— begin —

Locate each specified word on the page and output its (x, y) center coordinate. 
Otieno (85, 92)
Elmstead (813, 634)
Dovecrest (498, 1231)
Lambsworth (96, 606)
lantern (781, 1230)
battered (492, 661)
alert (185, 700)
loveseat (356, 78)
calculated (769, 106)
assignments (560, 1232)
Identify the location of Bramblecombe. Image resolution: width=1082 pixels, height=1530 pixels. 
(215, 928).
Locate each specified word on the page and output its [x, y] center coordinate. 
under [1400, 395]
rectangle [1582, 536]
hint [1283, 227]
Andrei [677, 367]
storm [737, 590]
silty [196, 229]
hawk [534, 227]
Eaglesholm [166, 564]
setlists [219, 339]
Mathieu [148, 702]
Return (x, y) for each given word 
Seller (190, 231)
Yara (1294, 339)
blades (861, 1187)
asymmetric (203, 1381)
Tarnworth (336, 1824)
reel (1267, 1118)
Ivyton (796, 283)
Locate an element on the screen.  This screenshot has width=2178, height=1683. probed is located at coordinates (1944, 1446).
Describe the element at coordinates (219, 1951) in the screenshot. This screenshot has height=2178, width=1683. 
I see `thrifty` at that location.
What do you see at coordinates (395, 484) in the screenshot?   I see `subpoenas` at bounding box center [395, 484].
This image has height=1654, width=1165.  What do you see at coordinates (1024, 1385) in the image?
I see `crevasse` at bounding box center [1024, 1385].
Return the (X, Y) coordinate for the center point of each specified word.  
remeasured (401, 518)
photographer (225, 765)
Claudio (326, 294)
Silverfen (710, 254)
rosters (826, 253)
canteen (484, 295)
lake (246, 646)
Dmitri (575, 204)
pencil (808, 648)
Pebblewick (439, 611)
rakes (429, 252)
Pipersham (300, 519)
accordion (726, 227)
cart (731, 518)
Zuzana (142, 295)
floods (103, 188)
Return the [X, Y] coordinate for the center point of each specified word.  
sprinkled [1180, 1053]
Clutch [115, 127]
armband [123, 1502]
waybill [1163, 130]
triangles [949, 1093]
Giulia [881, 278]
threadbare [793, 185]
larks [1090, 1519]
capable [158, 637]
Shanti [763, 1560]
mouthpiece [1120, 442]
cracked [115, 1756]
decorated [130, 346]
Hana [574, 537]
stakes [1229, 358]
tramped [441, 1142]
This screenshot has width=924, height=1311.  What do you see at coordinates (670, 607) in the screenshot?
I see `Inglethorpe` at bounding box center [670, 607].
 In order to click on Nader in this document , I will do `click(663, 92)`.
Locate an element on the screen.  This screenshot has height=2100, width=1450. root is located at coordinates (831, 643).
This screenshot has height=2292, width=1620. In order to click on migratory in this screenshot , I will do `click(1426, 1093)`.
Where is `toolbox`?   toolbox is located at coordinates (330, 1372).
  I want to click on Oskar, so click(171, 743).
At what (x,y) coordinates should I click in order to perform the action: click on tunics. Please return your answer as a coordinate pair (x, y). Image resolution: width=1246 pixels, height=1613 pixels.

— end —

▶ [Job]:
Please put the rows starting at the line containing "Andrei [677, 367]" and ending at the line containing "What do you see at coordinates (395, 484)" into a two-column CSV with the headers request and answer, one line per row. Wrap every field in quotes and turn any line breaks inside a field into spaces.

▶ [Written reply]:
request,answer
"Andrei","[677, 367]"
"storm","[737, 590]"
"silty","[196, 229]"
"hawk","[534, 227]"
"Eaglesholm","[166, 564]"
"setlists","[219, 339]"
"Mathieu","[148, 702]"
"Return (x, y) for each given word Seller","(190, 231)"
"Yara","(1294, 339)"
"blades","(861, 1187)"
"asymmetric","(203, 1381)"
"Tarnworth","(336, 1824)"
"reel","(1267, 1118)"
"Ivyton","(796, 283)"
"Locate an element on the screen.","This screenshot has width=2178, height=1683. probed is located at coordinates (1944, 1446)."
"Describe the element at coordinates (219, 1951) in the screenshot. This screenshot has height=2178, width=1683.","I see `thrifty` at that location."
"What do you see at coordinates (395, 484) in the screenshot?","I see `subpoenas` at bounding box center [395, 484]."